*** Opening Records for the exercise ***

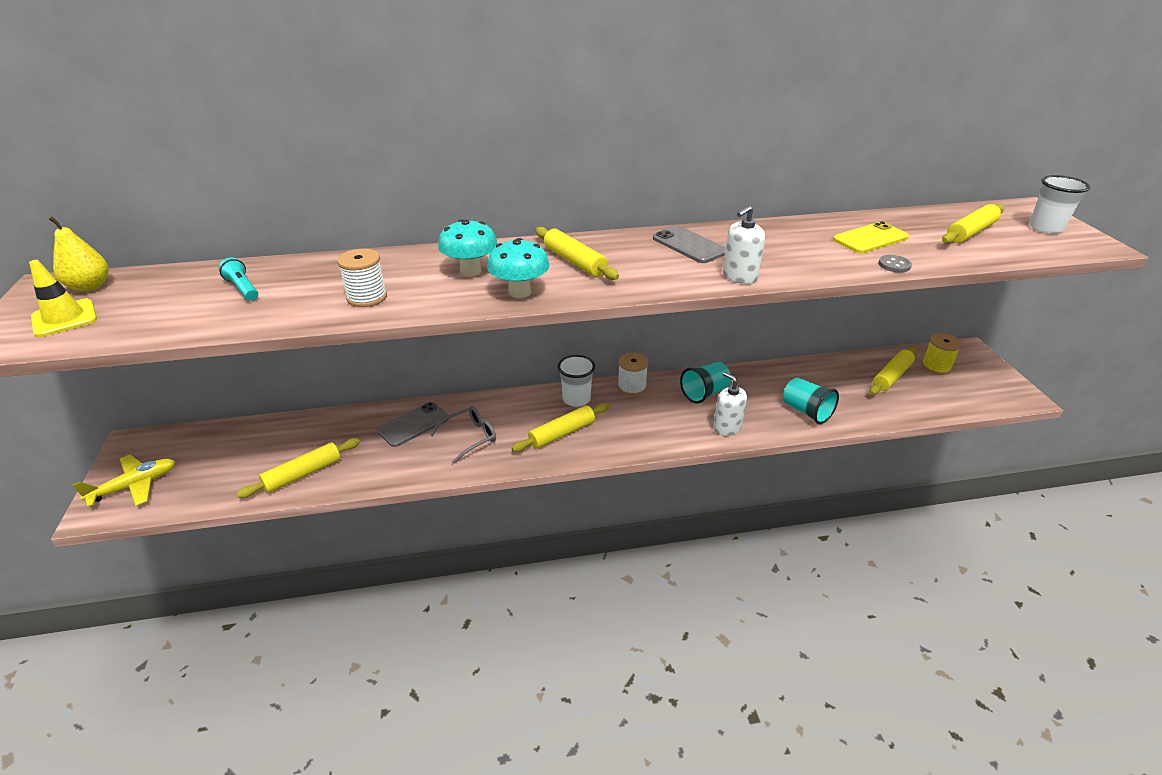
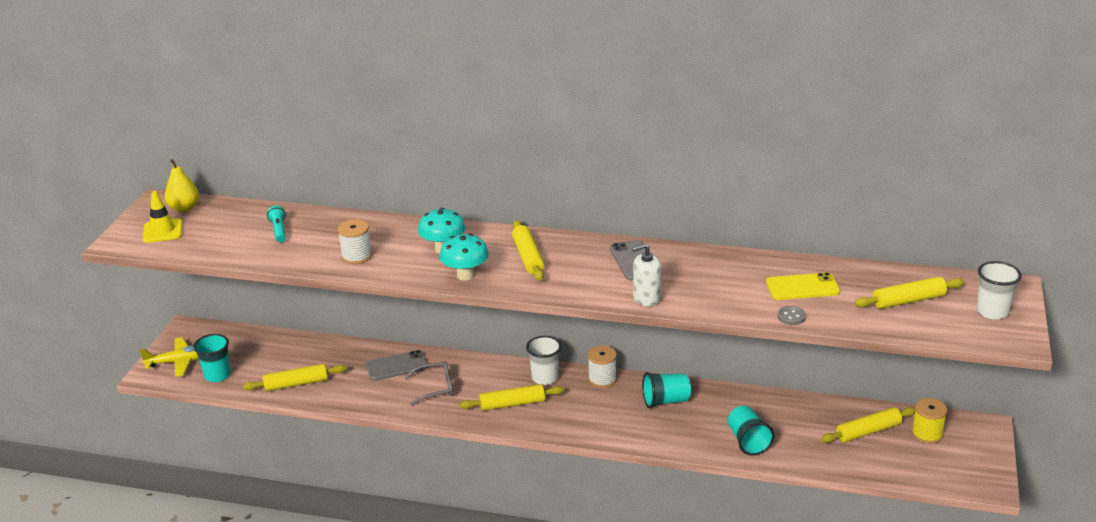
camera: 25 degrees right, 5 degrees down
(194, 489) = (217, 375): none -> turquoise cup
(727, 427) = (660, 436): white soap dispenser -> none

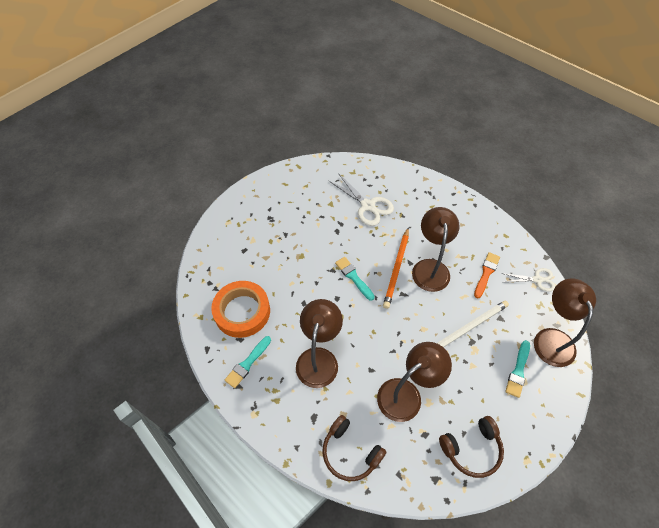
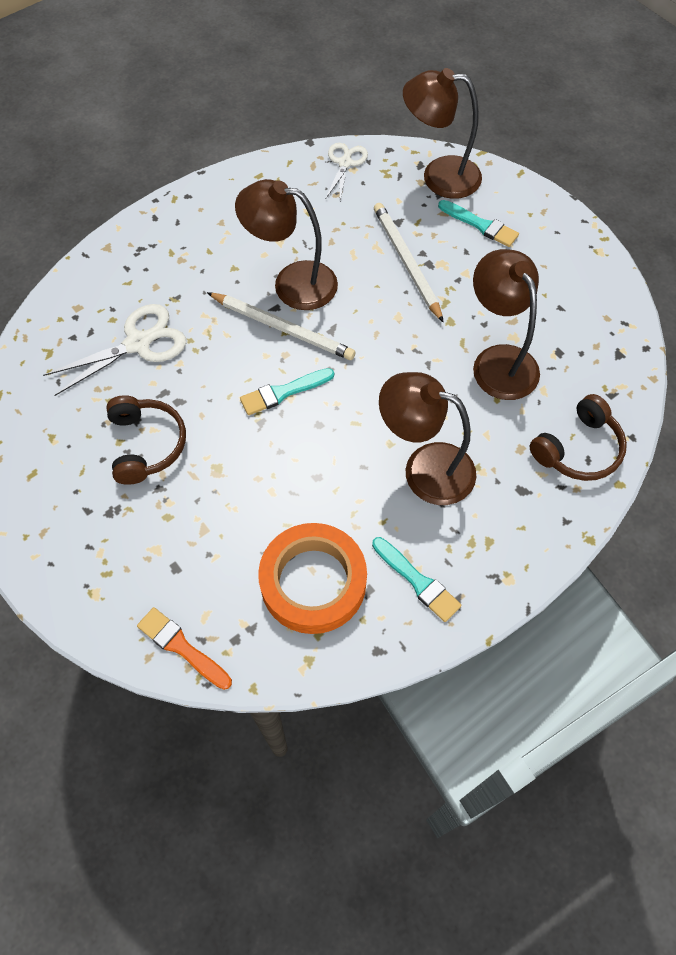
camera: 80 degrees left, 5 degrees up
(396, 269) = (282, 328): orange pencil -> white pencil
(471, 449) = (582, 304): brown headphones -> brown headphones (146, 445)
(486, 273) = (320, 217): orange brush -> orange brush (181, 647)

*** Closing Records for the exercise ***

Work to complete: Give back the material above exactly as it appears, minus the pictures.

Result of the exercise:
camera: 25 degrees right, 5 degrees down
(194, 489) = (217, 375): none -> turquoise cup
(727, 427) = (660, 436): white soap dispenser -> none

camera: 80 degrees left, 5 degrees up
(396, 269) = (282, 328): orange pencil -> white pencil
(471, 449) = (582, 304): brown headphones -> brown headphones (146, 445)
(486, 273) = (320, 217): orange brush -> orange brush (181, 647)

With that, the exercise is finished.